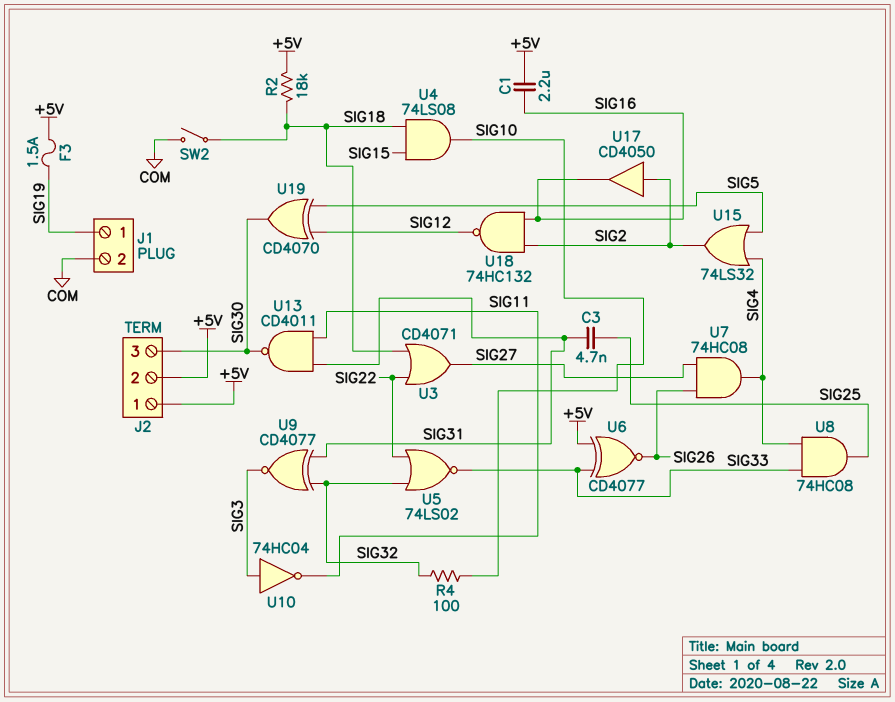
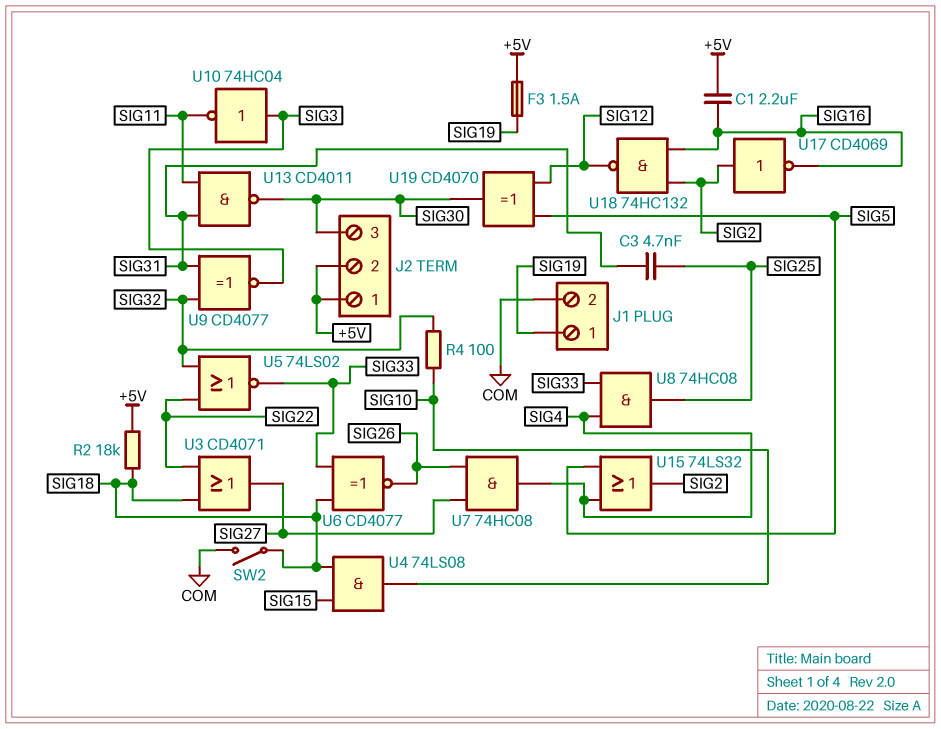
U6: XNOR CD4077 (in +5V, in SIG33, out SIG26) -> XNOR CD4077 (in SIG18, in SIG33, out SIG26)
U17: buffer CD4050 (in SIG2, out SIG16) -> NOT CD4069 (in SIG2, out SIG16)

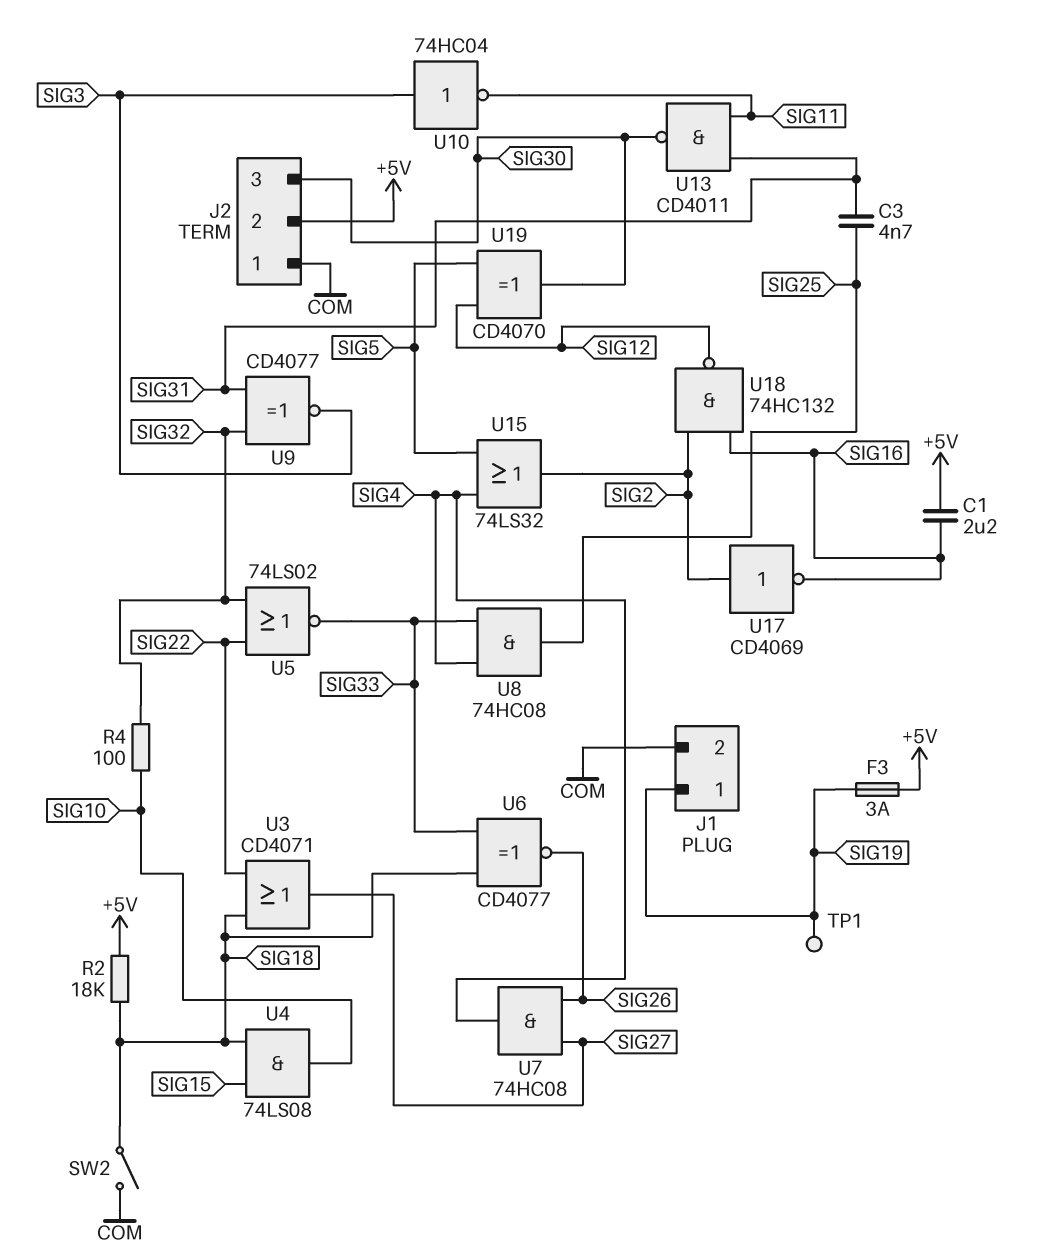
F3: 1.5A (+5V, SIG19) -> 3A (+5V, SIG19)
J2 pin 1: +5V -> COM
TP1: none -> test point (SIG19)

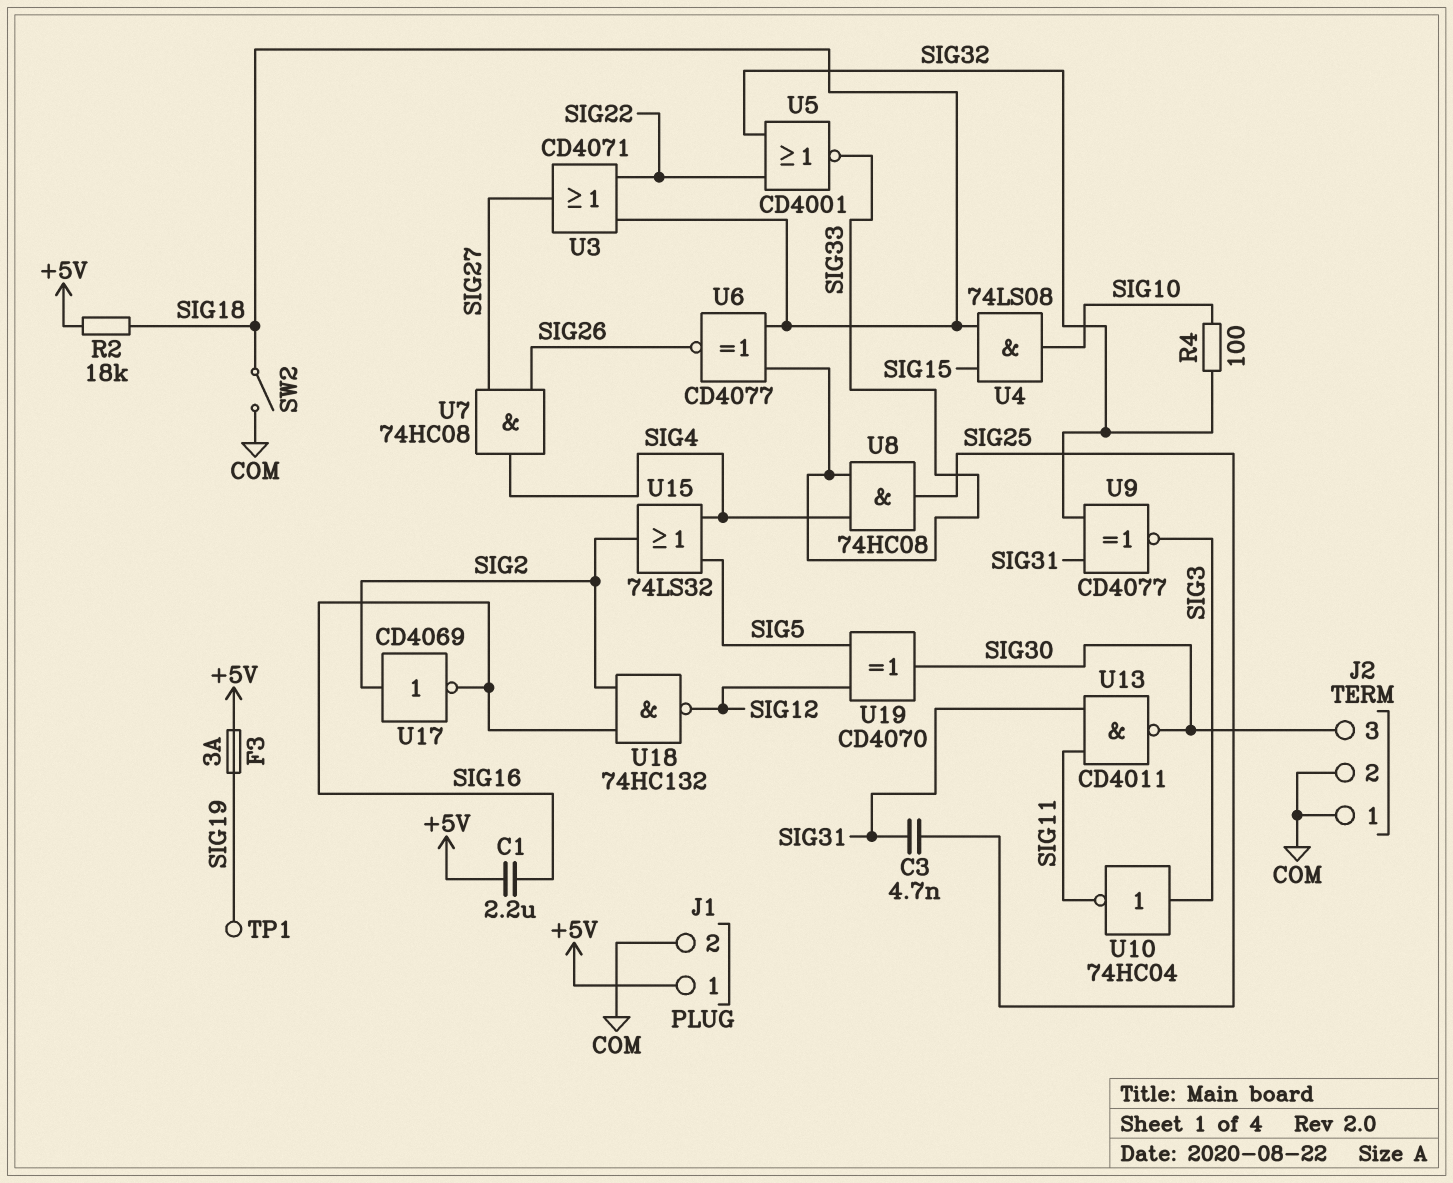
J1 pin 1: SIG19 -> +5V
J2 pin 2: +5V -> COM
U5: NOR 74LS02 (in SIG22, in SIG32, out SIG33) -> NOR CD4001 (in SIG22, in SIG32, out SIG33)

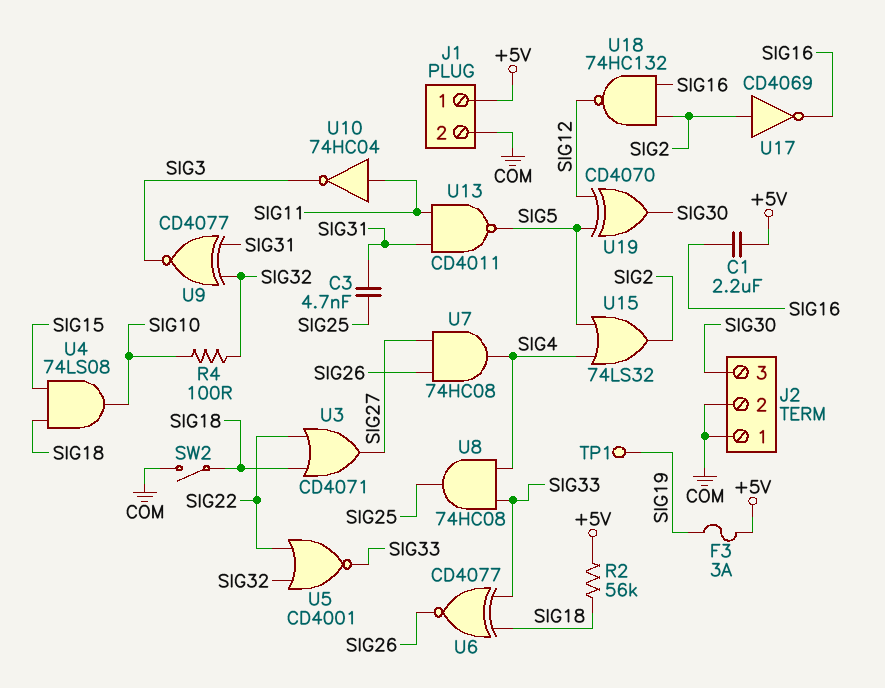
R2: 18k (+5V, SIG18) -> 56k (+5V, SIG18)
U10: NOT 74HC04 (in SIG3, out SIG11) -> NOT 74HC04 (in SIG11, out SIG3)
U13: NAND CD4011 (in SIG11, in SIG31, out SIG30) -> NAND CD4011 (in SIG11, in SIG31, out SIG5)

■ Work item
From the line containing "J2 pin 1: +5V -> COM" through the final line of the listing, copy every line exactly and nothing else. Skip the pictures.

■ Solution to this problem
J2 pin 1: +5V -> COM
TP1: none -> test point (SIG19)

J1 pin 1: SIG19 -> +5V
J2 pin 2: +5V -> COM
U5: NOR 74LS02 (in SIG22, in SIG32, out SIG33) -> NOR CD4001 (in SIG22, in SIG32, out SIG33)

R2: 18k (+5V, SIG18) -> 56k (+5V, SIG18)
U10: NOT 74HC04 (in SIG3, out SIG11) -> NOT 74HC04 (in SIG11, out SIG3)
U13: NAND CD4011 (in SIG11, in SIG31, out SIG30) -> NAND CD4011 (in SIG11, in SIG31, out SIG5)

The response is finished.